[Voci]
________
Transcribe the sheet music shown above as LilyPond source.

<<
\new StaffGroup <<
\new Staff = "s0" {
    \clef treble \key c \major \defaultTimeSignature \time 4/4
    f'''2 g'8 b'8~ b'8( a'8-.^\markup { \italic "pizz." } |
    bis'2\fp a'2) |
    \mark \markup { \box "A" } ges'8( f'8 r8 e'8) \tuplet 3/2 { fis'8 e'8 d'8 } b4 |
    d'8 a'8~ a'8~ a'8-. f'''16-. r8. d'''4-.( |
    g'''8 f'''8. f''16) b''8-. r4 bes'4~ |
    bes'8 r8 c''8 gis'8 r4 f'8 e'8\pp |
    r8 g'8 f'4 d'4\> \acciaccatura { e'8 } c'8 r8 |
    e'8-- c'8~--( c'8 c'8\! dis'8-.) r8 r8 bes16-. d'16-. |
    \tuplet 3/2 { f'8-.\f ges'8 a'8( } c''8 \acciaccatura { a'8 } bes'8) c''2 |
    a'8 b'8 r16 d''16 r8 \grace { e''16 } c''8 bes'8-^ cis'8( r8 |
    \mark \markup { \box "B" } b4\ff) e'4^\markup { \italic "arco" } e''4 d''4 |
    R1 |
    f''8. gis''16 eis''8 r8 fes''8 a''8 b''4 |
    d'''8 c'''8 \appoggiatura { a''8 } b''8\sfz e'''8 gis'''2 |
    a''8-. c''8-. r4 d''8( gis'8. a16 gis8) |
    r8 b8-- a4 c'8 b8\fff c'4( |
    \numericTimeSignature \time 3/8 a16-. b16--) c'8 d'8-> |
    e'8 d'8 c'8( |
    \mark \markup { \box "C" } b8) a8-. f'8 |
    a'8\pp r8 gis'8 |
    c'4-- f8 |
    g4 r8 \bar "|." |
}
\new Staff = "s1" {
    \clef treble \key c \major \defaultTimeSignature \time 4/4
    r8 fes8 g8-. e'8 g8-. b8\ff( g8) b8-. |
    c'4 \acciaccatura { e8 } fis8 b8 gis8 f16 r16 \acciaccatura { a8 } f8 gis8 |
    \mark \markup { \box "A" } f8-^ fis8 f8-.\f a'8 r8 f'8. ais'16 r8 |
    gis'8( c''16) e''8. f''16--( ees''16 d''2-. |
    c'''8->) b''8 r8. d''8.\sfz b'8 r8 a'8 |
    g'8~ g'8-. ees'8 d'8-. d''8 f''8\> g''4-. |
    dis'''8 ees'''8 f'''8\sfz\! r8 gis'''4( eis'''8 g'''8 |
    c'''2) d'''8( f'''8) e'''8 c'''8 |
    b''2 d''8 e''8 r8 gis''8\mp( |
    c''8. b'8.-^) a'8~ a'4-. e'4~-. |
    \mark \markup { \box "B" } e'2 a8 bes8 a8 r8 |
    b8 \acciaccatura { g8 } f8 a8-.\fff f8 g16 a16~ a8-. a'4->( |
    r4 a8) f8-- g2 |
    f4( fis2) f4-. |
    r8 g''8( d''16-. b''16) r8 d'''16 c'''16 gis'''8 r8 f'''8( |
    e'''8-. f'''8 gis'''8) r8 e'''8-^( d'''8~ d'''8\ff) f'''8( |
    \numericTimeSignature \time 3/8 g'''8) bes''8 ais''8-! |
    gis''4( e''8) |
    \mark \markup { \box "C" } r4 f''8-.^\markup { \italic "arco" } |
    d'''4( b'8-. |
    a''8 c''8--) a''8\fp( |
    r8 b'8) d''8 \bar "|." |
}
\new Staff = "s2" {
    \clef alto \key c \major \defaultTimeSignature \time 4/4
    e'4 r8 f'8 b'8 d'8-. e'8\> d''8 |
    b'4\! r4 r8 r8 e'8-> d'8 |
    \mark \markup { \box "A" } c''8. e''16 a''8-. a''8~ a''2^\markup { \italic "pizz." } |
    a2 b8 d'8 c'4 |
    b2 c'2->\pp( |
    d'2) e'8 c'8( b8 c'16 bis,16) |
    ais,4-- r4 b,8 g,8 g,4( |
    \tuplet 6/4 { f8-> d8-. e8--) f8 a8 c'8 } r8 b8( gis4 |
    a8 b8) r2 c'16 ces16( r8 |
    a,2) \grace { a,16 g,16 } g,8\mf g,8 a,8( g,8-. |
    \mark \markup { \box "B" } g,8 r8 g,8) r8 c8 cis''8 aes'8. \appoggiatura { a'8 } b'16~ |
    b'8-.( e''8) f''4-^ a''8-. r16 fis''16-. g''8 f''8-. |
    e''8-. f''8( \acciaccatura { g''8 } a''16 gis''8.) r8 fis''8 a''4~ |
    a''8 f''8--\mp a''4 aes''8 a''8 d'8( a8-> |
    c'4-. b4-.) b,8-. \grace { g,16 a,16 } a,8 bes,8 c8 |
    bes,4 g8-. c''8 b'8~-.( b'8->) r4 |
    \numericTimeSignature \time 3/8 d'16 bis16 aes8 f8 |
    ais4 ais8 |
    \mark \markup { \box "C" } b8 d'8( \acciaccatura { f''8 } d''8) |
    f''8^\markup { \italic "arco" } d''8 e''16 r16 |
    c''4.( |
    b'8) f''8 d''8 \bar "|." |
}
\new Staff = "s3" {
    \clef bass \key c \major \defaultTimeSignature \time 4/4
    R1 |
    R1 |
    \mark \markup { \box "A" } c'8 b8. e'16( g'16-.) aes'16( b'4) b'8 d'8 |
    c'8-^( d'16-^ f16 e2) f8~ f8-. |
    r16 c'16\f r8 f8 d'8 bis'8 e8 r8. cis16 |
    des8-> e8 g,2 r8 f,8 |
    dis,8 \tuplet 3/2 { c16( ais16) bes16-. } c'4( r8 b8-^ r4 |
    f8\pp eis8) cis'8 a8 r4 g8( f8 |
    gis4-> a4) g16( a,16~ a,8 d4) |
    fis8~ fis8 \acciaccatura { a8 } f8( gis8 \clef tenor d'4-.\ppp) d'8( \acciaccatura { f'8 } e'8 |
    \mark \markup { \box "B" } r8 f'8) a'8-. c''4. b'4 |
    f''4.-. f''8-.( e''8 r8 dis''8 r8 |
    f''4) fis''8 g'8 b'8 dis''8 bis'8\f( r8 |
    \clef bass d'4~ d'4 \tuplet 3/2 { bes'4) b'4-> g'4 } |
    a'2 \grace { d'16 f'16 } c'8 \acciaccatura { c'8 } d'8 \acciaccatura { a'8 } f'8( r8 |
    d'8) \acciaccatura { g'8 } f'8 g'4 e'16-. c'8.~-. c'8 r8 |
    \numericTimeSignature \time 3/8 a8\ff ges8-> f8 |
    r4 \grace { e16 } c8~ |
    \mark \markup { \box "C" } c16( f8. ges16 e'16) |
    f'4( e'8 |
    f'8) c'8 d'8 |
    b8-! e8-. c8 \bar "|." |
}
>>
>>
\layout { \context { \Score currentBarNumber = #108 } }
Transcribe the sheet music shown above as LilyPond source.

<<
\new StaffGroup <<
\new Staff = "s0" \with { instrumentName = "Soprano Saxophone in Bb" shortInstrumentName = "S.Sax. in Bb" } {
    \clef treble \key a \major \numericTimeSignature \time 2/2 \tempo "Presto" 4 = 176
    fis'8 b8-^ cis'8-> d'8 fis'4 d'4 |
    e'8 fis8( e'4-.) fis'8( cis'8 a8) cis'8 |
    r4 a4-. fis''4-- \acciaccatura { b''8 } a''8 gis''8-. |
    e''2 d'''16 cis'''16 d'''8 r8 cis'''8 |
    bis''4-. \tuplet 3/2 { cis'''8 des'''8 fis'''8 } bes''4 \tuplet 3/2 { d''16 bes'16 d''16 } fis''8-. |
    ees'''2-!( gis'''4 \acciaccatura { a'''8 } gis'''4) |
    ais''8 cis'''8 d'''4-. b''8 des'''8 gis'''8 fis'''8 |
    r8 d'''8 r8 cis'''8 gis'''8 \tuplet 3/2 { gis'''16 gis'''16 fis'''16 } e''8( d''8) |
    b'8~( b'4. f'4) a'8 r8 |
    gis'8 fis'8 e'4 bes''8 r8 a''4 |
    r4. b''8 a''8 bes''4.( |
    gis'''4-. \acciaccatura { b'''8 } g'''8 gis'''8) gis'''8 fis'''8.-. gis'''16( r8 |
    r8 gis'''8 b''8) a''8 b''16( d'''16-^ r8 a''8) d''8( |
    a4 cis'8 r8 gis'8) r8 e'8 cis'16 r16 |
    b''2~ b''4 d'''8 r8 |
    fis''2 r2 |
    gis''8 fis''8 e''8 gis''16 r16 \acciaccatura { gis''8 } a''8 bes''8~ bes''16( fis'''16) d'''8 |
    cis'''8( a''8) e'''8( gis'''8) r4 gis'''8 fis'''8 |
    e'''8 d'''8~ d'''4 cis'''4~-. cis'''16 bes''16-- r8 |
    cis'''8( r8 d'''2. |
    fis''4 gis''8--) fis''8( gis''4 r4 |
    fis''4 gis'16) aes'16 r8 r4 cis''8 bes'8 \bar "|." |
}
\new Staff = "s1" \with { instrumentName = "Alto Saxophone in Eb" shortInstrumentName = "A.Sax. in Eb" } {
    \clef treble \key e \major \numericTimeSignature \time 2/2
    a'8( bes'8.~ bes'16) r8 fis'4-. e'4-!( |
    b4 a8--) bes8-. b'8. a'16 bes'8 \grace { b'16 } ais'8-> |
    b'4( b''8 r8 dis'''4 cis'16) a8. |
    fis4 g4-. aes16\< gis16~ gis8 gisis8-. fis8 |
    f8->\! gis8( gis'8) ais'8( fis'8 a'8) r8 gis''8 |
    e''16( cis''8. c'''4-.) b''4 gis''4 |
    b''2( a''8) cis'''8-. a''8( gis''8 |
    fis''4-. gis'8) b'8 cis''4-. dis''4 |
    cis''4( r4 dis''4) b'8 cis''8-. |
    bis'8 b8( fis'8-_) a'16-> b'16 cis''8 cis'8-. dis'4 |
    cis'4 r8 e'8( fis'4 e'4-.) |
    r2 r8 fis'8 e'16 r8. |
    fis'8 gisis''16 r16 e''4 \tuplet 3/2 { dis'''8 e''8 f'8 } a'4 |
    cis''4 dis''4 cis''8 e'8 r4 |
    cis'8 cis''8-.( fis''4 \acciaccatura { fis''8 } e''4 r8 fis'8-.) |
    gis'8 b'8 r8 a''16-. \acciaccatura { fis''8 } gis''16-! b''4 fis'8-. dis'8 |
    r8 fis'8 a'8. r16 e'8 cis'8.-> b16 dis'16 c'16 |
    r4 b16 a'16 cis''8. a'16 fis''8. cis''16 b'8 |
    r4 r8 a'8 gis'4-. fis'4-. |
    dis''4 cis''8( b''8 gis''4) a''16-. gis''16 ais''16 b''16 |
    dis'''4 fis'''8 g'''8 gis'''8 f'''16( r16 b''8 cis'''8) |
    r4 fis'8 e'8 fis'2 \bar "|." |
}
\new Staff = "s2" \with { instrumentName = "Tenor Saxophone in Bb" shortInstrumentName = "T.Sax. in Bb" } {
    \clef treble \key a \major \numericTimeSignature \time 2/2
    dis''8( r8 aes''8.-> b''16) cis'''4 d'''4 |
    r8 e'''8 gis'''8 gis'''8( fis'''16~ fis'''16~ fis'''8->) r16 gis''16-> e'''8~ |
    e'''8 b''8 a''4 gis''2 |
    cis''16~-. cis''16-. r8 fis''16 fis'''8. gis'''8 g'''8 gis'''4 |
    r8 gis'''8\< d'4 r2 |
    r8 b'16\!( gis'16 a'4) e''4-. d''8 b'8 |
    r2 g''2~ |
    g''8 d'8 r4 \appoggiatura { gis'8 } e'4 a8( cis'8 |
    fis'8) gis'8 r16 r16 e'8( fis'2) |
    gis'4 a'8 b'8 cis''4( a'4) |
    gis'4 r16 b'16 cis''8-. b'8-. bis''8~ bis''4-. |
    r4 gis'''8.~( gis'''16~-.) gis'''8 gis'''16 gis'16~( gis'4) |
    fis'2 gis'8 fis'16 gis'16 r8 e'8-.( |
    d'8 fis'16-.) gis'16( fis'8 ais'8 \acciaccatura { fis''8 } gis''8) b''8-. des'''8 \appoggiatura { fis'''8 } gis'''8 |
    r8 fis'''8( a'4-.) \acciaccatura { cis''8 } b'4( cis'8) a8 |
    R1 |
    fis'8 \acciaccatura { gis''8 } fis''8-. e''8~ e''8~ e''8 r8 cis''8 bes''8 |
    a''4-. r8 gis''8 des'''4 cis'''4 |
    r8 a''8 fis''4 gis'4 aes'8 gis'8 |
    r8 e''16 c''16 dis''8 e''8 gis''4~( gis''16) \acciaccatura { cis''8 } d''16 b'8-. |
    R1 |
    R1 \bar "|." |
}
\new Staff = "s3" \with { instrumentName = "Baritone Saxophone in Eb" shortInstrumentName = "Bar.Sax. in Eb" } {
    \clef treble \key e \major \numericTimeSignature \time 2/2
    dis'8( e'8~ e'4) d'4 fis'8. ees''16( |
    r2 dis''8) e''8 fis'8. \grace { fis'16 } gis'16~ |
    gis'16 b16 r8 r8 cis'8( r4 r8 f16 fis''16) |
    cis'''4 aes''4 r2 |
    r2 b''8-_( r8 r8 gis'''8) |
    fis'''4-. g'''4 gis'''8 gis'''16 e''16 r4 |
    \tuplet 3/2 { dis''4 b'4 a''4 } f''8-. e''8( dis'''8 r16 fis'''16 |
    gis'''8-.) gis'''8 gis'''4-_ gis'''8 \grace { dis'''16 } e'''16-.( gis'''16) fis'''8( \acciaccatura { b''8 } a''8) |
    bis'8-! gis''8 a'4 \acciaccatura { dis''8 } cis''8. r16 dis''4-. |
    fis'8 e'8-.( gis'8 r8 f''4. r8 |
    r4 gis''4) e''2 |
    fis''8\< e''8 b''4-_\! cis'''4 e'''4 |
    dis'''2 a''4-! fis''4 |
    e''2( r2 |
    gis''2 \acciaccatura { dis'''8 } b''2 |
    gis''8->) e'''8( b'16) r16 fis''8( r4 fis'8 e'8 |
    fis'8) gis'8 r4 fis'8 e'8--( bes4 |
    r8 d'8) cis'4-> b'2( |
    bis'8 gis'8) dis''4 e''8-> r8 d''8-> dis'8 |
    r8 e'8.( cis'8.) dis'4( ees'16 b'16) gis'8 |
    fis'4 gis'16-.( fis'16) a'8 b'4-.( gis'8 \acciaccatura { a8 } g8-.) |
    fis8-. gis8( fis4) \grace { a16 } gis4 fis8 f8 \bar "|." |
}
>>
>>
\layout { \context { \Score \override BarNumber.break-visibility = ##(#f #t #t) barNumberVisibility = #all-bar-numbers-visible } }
________
Indichi quante righe delle voci riportate sopra contengono la stringa "pizz", riportando unicamente il numero.

2